- [DATA FOR THE TASK]
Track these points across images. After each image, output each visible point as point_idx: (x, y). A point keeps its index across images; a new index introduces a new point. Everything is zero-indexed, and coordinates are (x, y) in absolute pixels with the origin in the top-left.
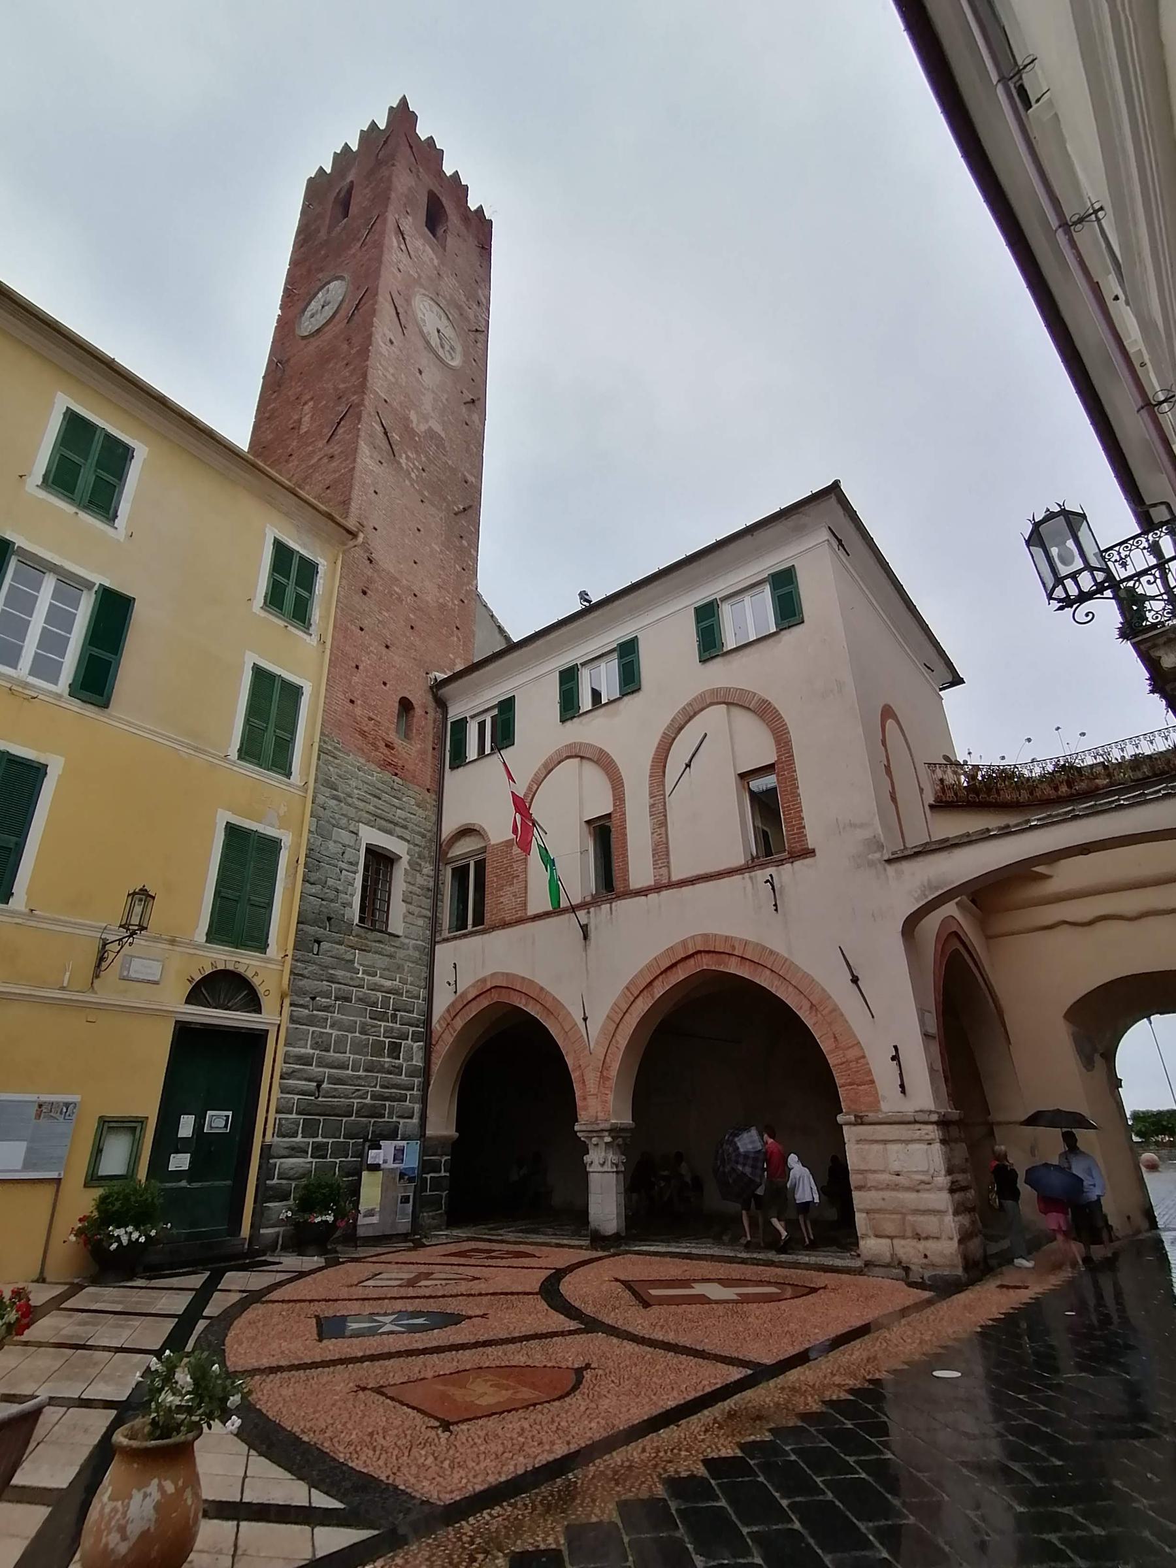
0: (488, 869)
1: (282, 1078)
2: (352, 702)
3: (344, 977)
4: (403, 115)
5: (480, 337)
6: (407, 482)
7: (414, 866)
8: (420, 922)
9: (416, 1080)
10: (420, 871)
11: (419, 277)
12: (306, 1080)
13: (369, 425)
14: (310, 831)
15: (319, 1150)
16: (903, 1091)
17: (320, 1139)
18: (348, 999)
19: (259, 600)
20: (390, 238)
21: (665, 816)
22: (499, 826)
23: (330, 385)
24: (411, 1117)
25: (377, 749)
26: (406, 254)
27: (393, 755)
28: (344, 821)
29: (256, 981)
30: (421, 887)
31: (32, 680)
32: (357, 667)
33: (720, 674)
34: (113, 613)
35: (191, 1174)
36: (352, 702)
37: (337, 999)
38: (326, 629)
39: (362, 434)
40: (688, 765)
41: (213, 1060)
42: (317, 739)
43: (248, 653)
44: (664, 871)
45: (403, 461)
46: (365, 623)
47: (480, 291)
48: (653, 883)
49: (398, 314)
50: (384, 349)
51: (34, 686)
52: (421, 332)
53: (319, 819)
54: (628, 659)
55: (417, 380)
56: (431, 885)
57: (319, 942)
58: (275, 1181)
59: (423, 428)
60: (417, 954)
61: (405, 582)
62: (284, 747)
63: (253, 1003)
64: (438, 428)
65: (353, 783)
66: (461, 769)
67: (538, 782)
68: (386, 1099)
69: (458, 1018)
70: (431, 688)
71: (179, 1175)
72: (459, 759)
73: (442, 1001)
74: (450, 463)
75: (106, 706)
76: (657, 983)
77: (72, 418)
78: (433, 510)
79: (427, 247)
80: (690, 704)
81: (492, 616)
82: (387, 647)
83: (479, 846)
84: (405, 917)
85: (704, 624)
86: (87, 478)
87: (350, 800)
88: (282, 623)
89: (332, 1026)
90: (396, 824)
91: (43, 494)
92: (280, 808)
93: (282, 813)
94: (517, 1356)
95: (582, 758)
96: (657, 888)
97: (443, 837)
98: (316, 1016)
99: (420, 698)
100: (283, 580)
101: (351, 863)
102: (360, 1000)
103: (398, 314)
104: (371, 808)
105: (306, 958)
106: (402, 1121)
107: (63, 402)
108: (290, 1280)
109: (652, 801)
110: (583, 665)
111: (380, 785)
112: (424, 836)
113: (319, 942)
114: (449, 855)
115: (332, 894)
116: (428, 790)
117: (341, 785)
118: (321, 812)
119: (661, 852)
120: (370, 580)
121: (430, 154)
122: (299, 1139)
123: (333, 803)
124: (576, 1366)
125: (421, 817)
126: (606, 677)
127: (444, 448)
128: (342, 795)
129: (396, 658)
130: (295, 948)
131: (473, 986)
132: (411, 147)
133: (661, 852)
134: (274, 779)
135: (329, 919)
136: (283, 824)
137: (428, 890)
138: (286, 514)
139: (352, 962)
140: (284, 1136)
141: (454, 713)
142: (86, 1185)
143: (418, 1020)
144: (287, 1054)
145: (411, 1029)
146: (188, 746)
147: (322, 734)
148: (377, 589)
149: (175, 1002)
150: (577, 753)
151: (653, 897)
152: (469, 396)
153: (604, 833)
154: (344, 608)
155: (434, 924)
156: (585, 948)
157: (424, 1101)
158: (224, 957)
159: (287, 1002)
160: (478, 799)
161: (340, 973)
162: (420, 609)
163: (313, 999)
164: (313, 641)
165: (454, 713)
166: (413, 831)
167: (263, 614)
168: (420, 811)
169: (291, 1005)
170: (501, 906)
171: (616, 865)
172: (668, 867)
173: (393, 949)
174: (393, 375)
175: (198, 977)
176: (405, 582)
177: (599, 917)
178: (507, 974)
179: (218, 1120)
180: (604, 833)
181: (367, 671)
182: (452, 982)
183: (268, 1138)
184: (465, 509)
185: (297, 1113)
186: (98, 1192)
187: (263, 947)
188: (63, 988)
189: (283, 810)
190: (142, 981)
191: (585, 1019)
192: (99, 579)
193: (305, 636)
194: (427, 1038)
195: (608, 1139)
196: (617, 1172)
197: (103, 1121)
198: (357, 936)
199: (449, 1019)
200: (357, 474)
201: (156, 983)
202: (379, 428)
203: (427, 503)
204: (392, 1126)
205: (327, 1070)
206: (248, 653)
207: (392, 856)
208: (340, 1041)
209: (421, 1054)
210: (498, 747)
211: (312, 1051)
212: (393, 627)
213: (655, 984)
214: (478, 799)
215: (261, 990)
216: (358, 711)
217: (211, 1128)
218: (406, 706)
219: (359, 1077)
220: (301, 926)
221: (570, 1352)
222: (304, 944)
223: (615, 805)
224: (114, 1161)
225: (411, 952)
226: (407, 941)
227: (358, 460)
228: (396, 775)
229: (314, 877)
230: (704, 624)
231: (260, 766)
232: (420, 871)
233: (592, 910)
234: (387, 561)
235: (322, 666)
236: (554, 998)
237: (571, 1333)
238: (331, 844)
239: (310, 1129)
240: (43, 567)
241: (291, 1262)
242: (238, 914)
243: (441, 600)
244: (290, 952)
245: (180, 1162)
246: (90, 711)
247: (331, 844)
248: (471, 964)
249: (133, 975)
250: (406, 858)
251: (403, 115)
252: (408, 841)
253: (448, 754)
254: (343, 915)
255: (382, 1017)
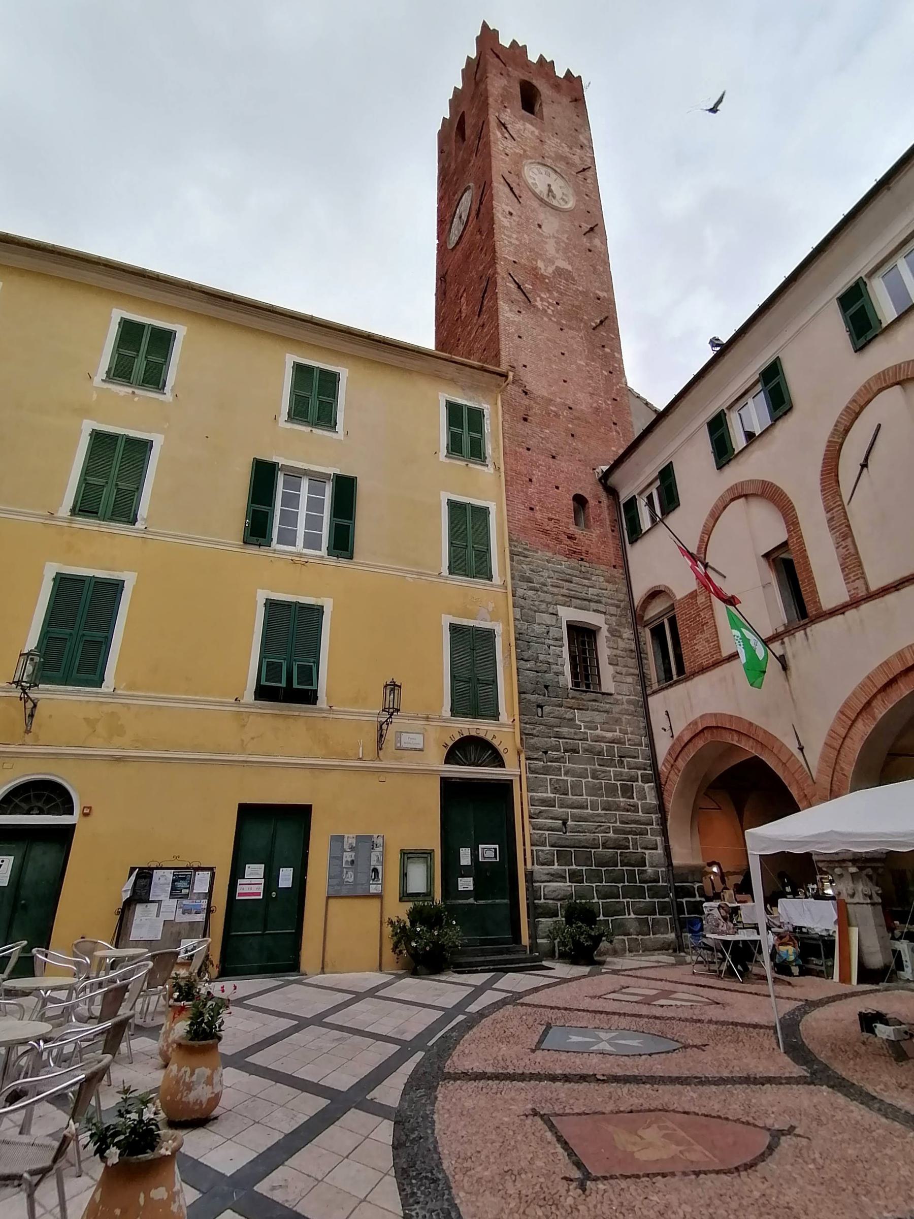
0: (679, 623)
1: (530, 817)
2: (531, 509)
3: (570, 733)
4: (487, 36)
5: (588, 173)
6: (545, 319)
7: (614, 633)
8: (630, 679)
9: (654, 816)
10: (620, 637)
11: (525, 151)
12: (552, 818)
13: (505, 286)
14: (515, 619)
15: (575, 877)
16: (880, 425)
17: (574, 867)
18: (575, 751)
19: (443, 451)
20: (495, 134)
21: (849, 526)
22: (682, 583)
23: (474, 273)
24: (656, 849)
25: (561, 542)
26: (512, 138)
27: (577, 544)
28: (544, 606)
29: (495, 742)
30: (625, 650)
31: (306, 551)
32: (530, 480)
33: (883, 355)
34: (345, 491)
35: (477, 893)
36: (531, 509)
37: (566, 751)
38: (498, 458)
39: (500, 296)
40: (864, 465)
41: (474, 805)
42: (507, 545)
43: (442, 493)
44: (859, 583)
45: (539, 304)
46: (531, 443)
47: (581, 137)
48: (848, 599)
49: (511, 189)
50: (505, 222)
51: (305, 555)
52: (534, 194)
53: (522, 608)
54: (772, 384)
55: (539, 234)
56: (633, 647)
57: (541, 707)
58: (543, 901)
59: (551, 270)
60: (632, 708)
61: (558, 400)
62: (483, 555)
63: (497, 760)
64: (563, 264)
65: (545, 574)
66: (639, 542)
67: (707, 532)
68: (630, 833)
69: (679, 759)
70: (600, 480)
71: (466, 894)
72: (636, 533)
73: (663, 746)
74: (581, 289)
75: (351, 558)
76: (876, 703)
77: (299, 369)
78: (572, 333)
79: (528, 126)
80: (854, 401)
81: (647, 404)
82: (554, 457)
83: (668, 604)
84: (614, 677)
85: (852, 310)
86: (313, 406)
87: (545, 588)
88: (463, 464)
89: (566, 774)
90: (590, 601)
91: (289, 426)
92: (488, 604)
93: (491, 610)
94: (712, 1100)
95: (746, 496)
96: (855, 603)
97: (636, 604)
98: (551, 766)
99: (590, 489)
100: (458, 430)
101: (556, 639)
102: (586, 750)
103: (511, 189)
104: (565, 591)
105: (533, 721)
106: (647, 852)
107: (291, 359)
108: (555, 984)
109: (829, 515)
110: (730, 408)
111: (569, 571)
112: (618, 607)
113: (541, 707)
114: (645, 619)
115: (544, 667)
116: (614, 567)
117: (536, 578)
118: (522, 602)
119: (852, 564)
120: (528, 408)
121: (518, 51)
122: (556, 867)
123: (531, 593)
124: (777, 1127)
125: (611, 591)
126: (755, 413)
127: (573, 279)
128: (538, 586)
129: (563, 464)
130: (521, 714)
131: (686, 729)
132: (498, 57)
133: (852, 564)
134: (479, 583)
135: (546, 687)
136: (494, 617)
137: (632, 651)
138: (452, 380)
139: (573, 720)
140: (543, 865)
141: (624, 497)
142: (401, 900)
143: (645, 764)
144: (532, 798)
145: (640, 772)
146: (412, 572)
147: (510, 540)
148: (535, 414)
149: (435, 761)
150: (740, 493)
151: (851, 613)
152: (586, 227)
153: (787, 566)
154: (510, 436)
155: (643, 678)
156: (787, 679)
157: (664, 833)
158: (467, 726)
159: (523, 757)
160: (658, 564)
161: (565, 730)
162: (578, 418)
163: (546, 753)
164: (491, 470)
165: (624, 497)
166: (606, 604)
167: (448, 461)
168: (610, 586)
169: (527, 759)
170: (697, 654)
171: (804, 588)
172: (864, 578)
173: (608, 706)
174: (517, 239)
175: (450, 744)
176: (558, 400)
177: (795, 646)
178: (715, 715)
179: (489, 852)
180: (787, 566)
181: (539, 481)
182: (667, 728)
183: (529, 866)
184: (601, 322)
185: (552, 846)
186: (410, 905)
187: (496, 716)
188: (360, 759)
189: (491, 606)
190: (411, 749)
191: (801, 749)
192: (332, 471)
193: (485, 469)
194: (656, 778)
195: (853, 870)
196: (873, 904)
197: (404, 853)
198: (573, 698)
199: (672, 761)
200: (501, 328)
201: (421, 750)
202: (512, 286)
203: (566, 330)
204: (639, 856)
205: (569, 810)
206: (442, 493)
207: (593, 628)
208: (576, 787)
209: (653, 793)
210: (666, 512)
211: (552, 795)
212: (555, 439)
213: (874, 704)
214: (658, 564)
215: (501, 749)
216: (538, 516)
217: (485, 858)
218: (580, 501)
219: (599, 815)
220: (523, 696)
221: (773, 1105)
222: (528, 710)
223: (789, 531)
224: (417, 882)
225: (625, 706)
226: (620, 697)
227: (501, 317)
228: (582, 560)
229: (525, 655)
230: (852, 310)
231: (467, 576)
232: (620, 637)
233: (786, 640)
234: (538, 386)
235: (500, 487)
236: (765, 732)
237: (790, 1081)
238: (536, 627)
239: (563, 858)
240: (295, 475)
241: (561, 969)
242: (472, 691)
243: (595, 405)
244: (517, 718)
245: (466, 884)
246: (343, 562)
247: (536, 627)
248: (681, 708)
249: (404, 746)
250: (605, 628)
251: (487, 36)
252: (605, 613)
253: (626, 532)
254: (558, 682)
255: (611, 763)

- [EXERCISE OBJECTIVE] Output the items as a Markdown table with columns Row and Line, starting at the first line and ending at the line containing "68: (386, 1099)", both included, one row per line and no blank lines. Leave the pictures out.

- [COMPLETE RESPONSE]
| Row | Line |
|---|---|
| 1 | Track these points across images. After each image, output each visible point as point_idx: (x, y). A point keeps its index across images; a new index introduces a new point. Everything is zero-indexed, and coordinates are (x, y) in absolute pixels with the origin in the top-left. |
| 2 | 0: (488, 869) |
| 3 | 1: (282, 1078) |
| 4 | 2: (352, 702) |
| 5 | 3: (344, 977) |
| 6 | 4: (403, 115) |
| 7 | 5: (480, 337) |
| 8 | 6: (407, 482) |
| 9 | 7: (414, 866) |
| 10 | 8: (420, 922) |
| 11 | 9: (416, 1080) |
| 12 | 10: (420, 871) |
| 13 | 11: (419, 277) |
| 14 | 12: (306, 1080) |
| 15 | 13: (369, 425) |
| 16 | 14: (310, 831) |
| 17 | 15: (319, 1150) |
| 18 | 16: (903, 1091) |
| 19 | 17: (320, 1139) |
| 20 | 18: (348, 999) |
| 21 | 19: (259, 600) |
| 22 | 20: (390, 238) |
| 23 | 21: (665, 816) |
| 24 | 22: (499, 826) |
| 25 | 23: (330, 385) |
| 26 | 24: (411, 1117) |
| 27 | 25: (377, 749) |
| 28 | 26: (406, 254) |
| 29 | 27: (393, 755) |
| 30 | 28: (344, 821) |
| 31 | 29: (256, 981) |
| 32 | 30: (421, 887) |
| 33 | 31: (32, 680) |
| 34 | 32: (357, 667) |
| 35 | 33: (720, 674) |
| 36 | 34: (113, 613) |
| 37 | 35: (191, 1174) |
| 38 | 36: (352, 702) |
| 39 | 37: (337, 999) |
| 40 | 38: (326, 629) |
| 41 | 39: (362, 434) |
| 42 | 40: (688, 765) |
| 43 | 41: (213, 1060) |
| 44 | 42: (317, 739) |
| 45 | 43: (248, 653) |
| 46 | 44: (664, 871) |
| 47 | 45: (403, 461) |
| 48 | 46: (365, 623) |
| 49 | 47: (480, 291) |
| 50 | 48: (653, 883) |
| 51 | 49: (398, 314) |
| 52 | 50: (384, 349) |
| 53 | 51: (34, 686) |
| 54 | 52: (421, 332) |
| 55 | 53: (319, 819) |
| 56 | 54: (628, 659) |
| 57 | 55: (417, 380) |
| 58 | 56: (431, 885) |
| 59 | 57: (319, 942) |
| 60 | 58: (275, 1181) |
| 61 | 59: (423, 428) |
| 62 | 60: (417, 954) |
| 63 | 61: (405, 582) |
| 64 | 62: (284, 747) |
| 65 | 63: (253, 1003) |
| 66 | 64: (438, 428) |
| 67 | 65: (353, 783) |
| 68 | 66: (461, 769) |
| 69 | 67: (538, 782) |
| 70 | 68: (386, 1099) |